Activity >> What lines of the data hold the string "pink"? Pull each one out.

Information shown >>

BEGIN

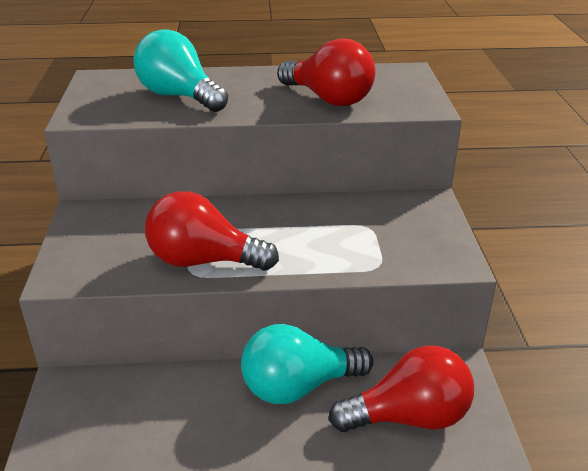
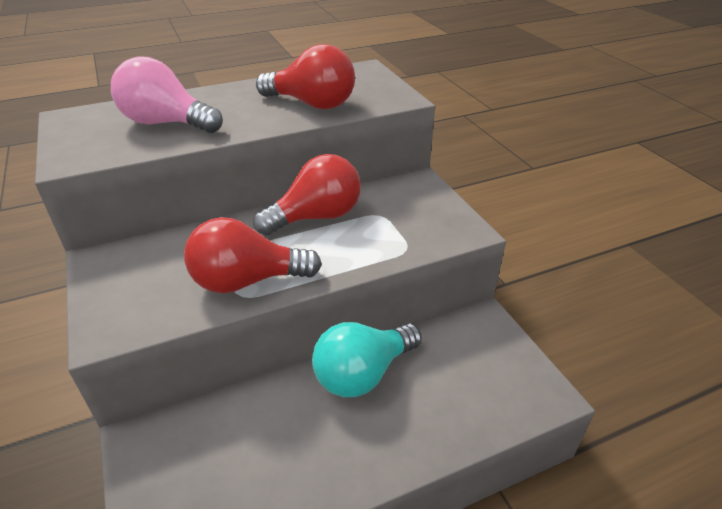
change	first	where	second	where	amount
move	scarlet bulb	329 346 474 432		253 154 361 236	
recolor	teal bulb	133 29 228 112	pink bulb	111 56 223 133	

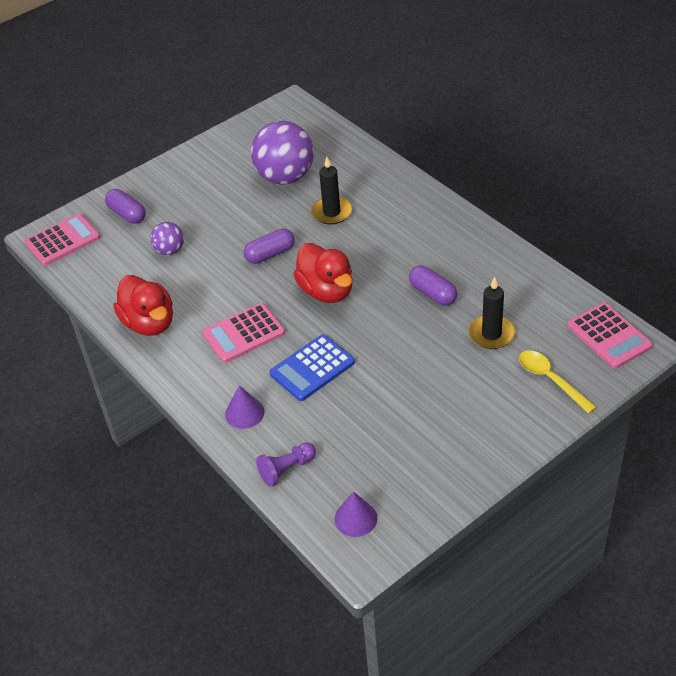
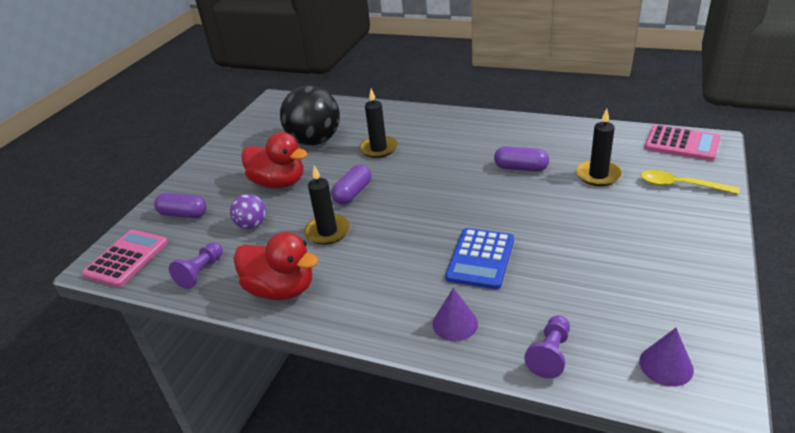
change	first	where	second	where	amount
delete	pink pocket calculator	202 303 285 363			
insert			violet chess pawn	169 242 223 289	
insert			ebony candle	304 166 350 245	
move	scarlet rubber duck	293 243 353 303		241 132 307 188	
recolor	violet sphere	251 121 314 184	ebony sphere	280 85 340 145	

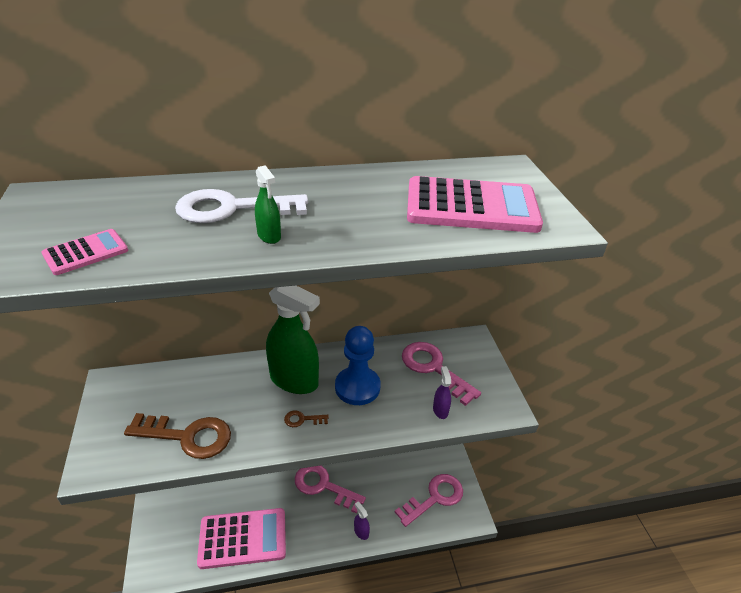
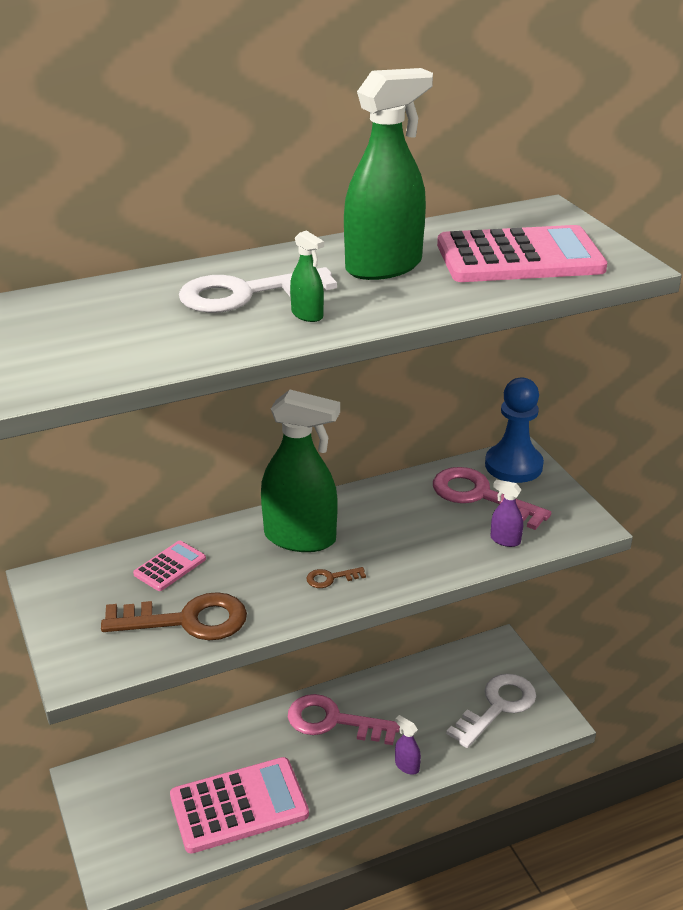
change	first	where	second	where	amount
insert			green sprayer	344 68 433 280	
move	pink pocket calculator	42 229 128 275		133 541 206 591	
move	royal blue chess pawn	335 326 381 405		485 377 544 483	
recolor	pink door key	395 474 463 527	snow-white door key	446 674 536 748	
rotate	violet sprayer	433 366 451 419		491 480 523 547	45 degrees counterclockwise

END

Exercise answer >>
recolor	teal bulb	133 29 228 112	pink bulb	111 56 223 133	
delete	pink pocket calculator	202 303 285 363			
move	pink pocket calculator	42 229 128 275		133 541 206 591	
recolor	pink door key	395 474 463 527	snow-white door key	446 674 536 748	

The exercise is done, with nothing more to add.